Task to carry out -
Find the line with "SCALE1 pin VCC: GND -> 5V" in the data below. Repeat it and every line after it up to the end, exactly, but drop the pictures.

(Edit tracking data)
>>>

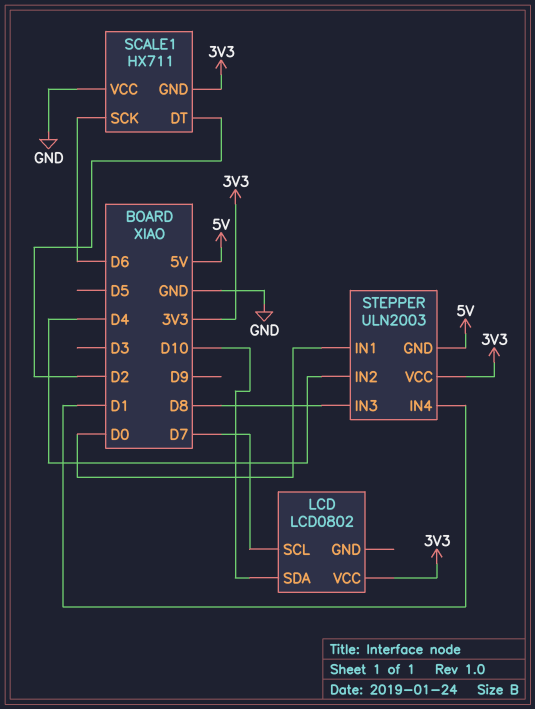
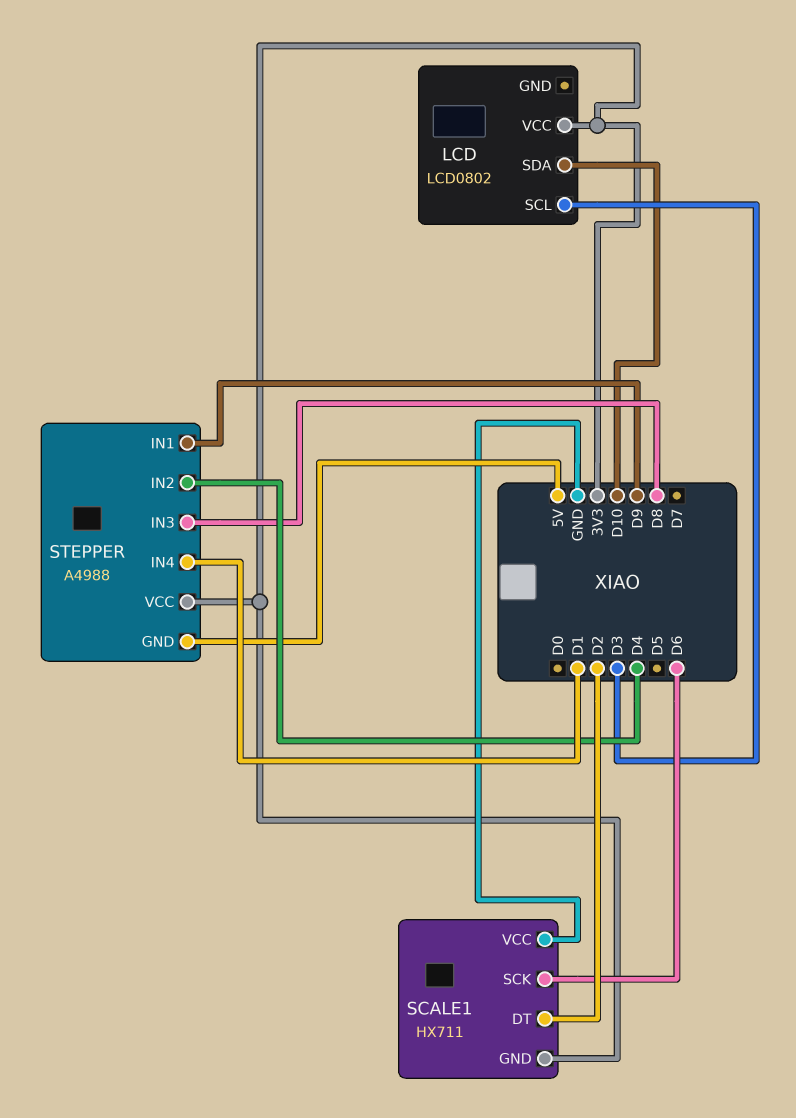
LCD pin SCL: D7 -> D3
STEPPER: ULN2003 -> A4988
STEPPER pin IN1: D0 -> D9

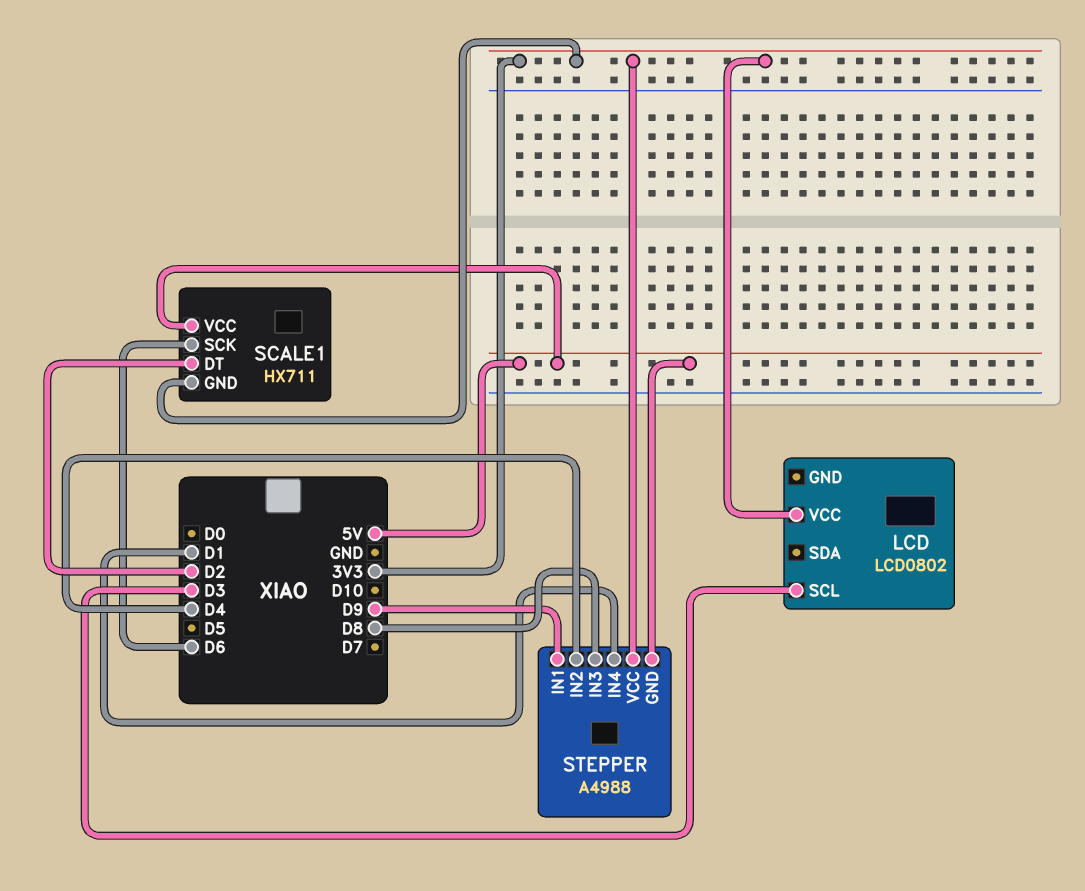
LCD pin SDA: D10 -> none
SCALE1 pin VCC: GND -> 5V

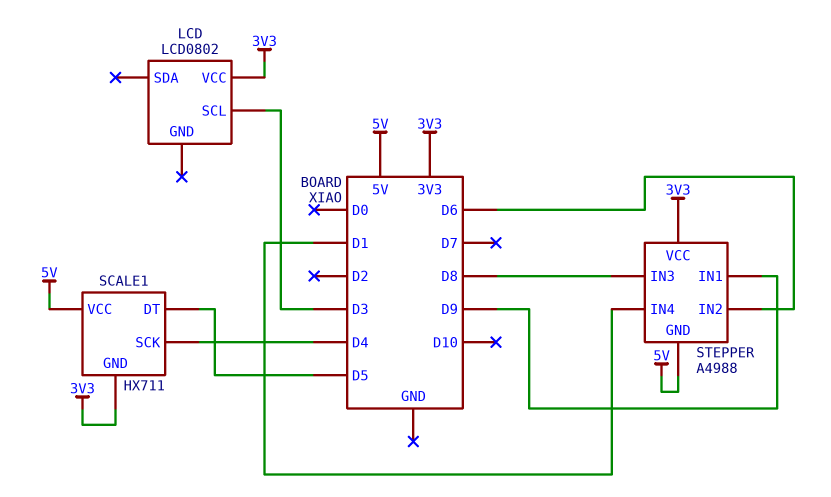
SCALE1 pin DT: D2 -> D5
SCALE1 pin SCK: D6 -> D4
STEPPER pin IN2: D4 -> D6

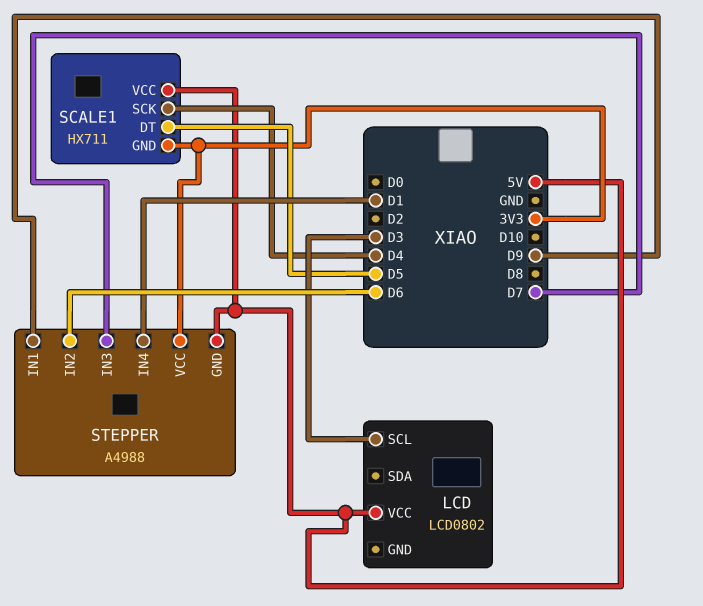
LCD pin VCC: 3V3 -> 5V
STEPPER pin IN3: D8 -> D7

<<<

Written solution -
SCALE1 pin VCC: GND -> 5V

SCALE1 pin DT: D2 -> D5
SCALE1 pin SCK: D6 -> D4
STEPPER pin IN2: D4 -> D6

LCD pin VCC: 3V3 -> 5V
STEPPER pin IN3: D8 -> D7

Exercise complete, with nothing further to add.